What to produce => In the data, find the word "blue" and copy out every line that has it.

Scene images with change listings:
[Start of section]
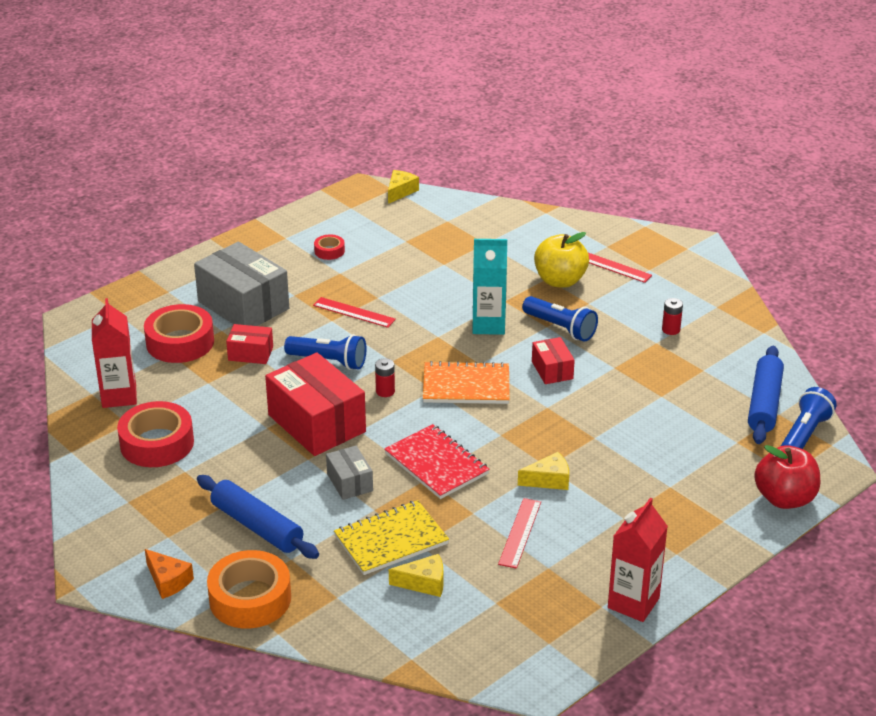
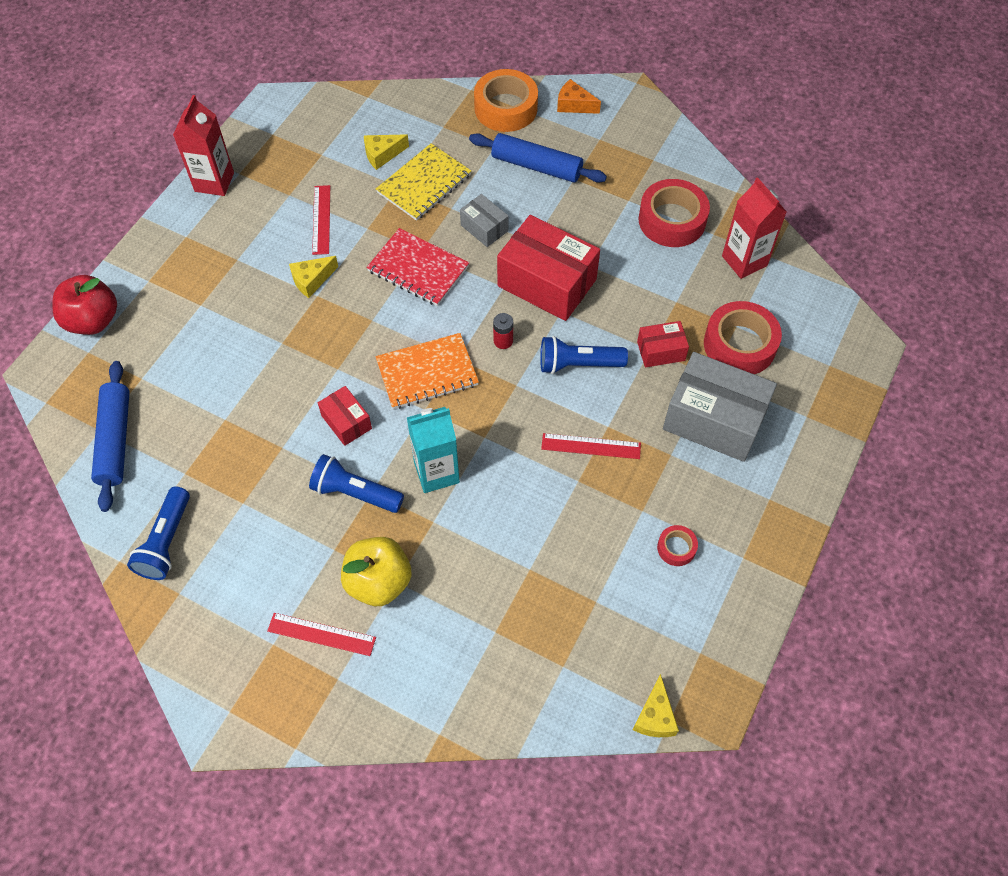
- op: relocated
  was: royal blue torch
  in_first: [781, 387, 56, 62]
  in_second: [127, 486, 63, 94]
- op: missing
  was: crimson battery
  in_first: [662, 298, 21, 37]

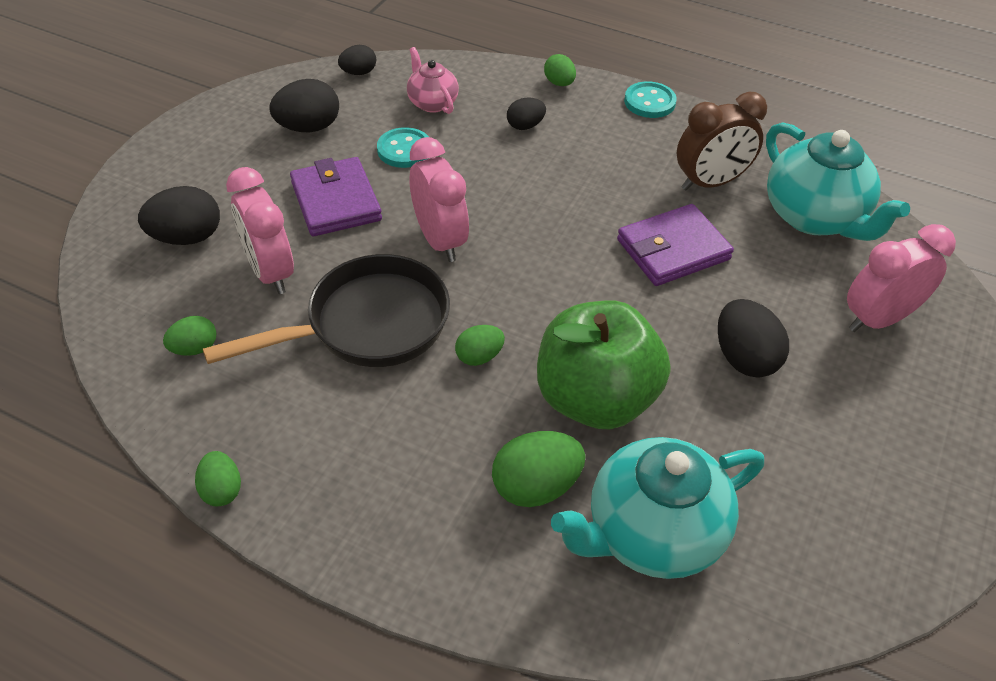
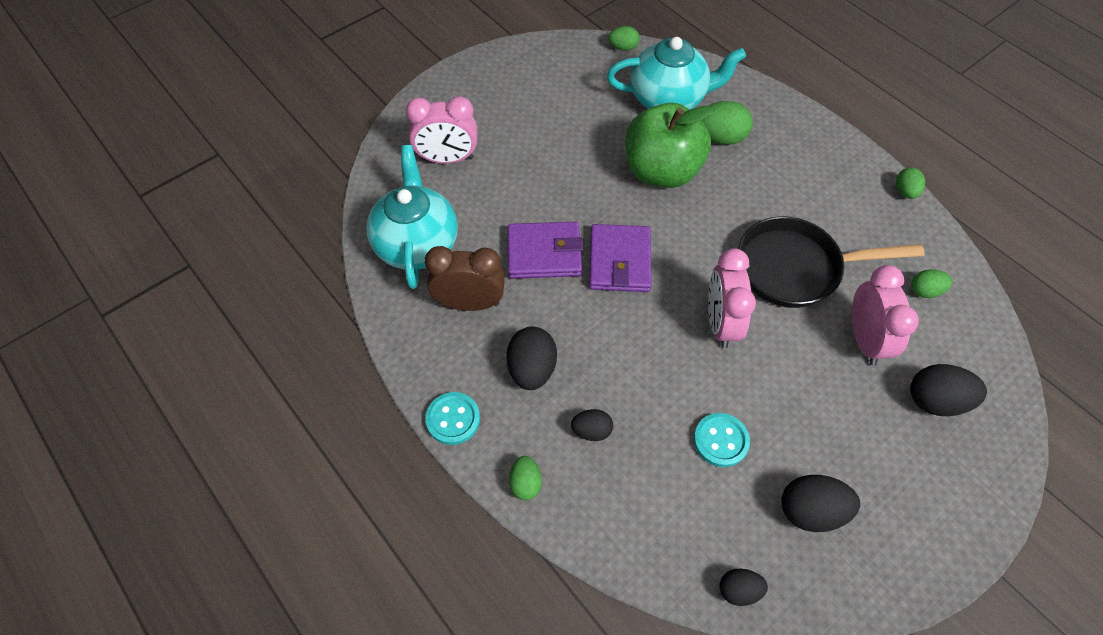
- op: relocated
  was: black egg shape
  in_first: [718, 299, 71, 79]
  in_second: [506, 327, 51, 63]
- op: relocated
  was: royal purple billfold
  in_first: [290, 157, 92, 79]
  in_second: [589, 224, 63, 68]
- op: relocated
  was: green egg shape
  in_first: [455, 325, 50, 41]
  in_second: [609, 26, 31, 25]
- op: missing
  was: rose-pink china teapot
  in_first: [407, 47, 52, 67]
[End of section]
[Start of section]
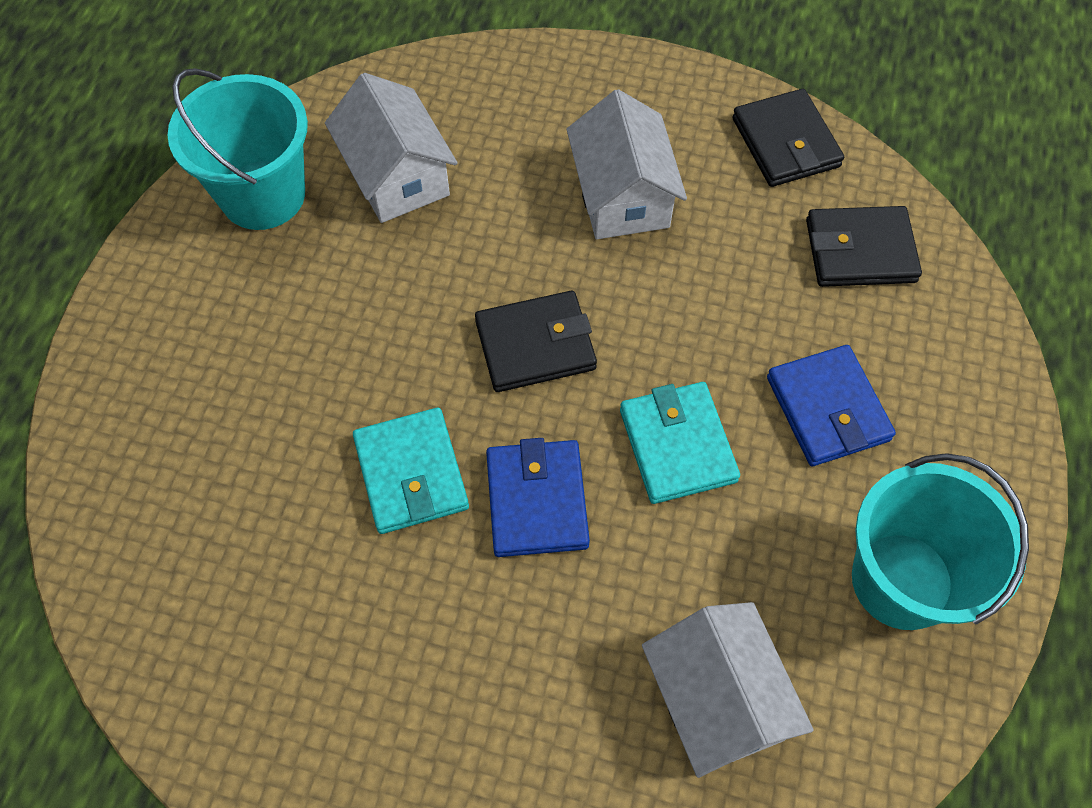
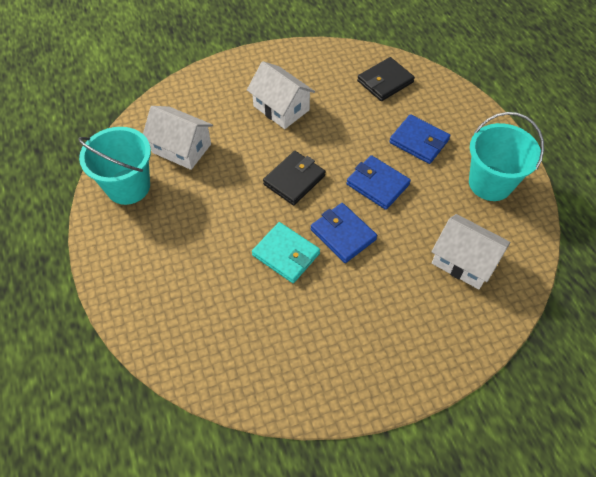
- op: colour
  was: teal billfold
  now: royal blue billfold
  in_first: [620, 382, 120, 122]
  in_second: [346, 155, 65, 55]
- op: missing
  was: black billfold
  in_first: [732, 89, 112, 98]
[End of section]
[Start of section]
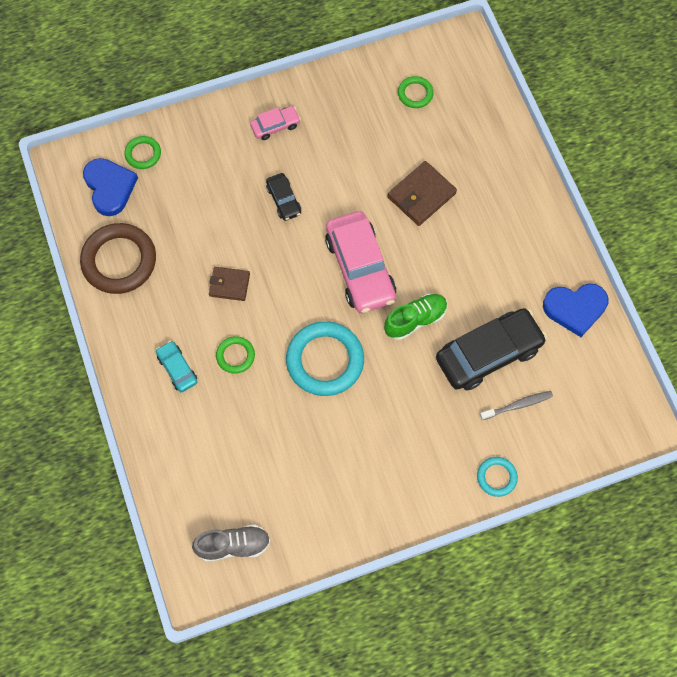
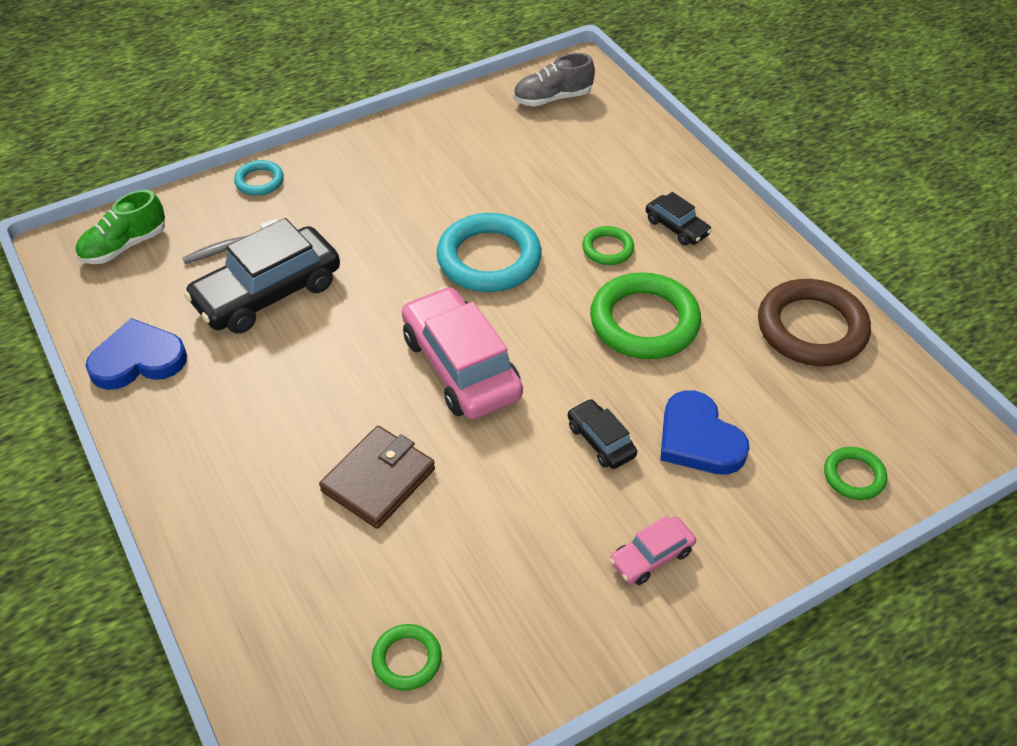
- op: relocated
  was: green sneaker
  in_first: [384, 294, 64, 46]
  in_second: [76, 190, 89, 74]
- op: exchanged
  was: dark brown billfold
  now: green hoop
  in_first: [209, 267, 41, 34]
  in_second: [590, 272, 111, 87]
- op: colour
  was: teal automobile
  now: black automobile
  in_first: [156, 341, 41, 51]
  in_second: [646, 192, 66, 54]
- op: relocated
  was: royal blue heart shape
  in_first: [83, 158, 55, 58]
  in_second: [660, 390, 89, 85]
[End of section]
Solution for this exercise =>
  was: royal blue torch
  now: royal blue billfold
  was: royal blue heart shape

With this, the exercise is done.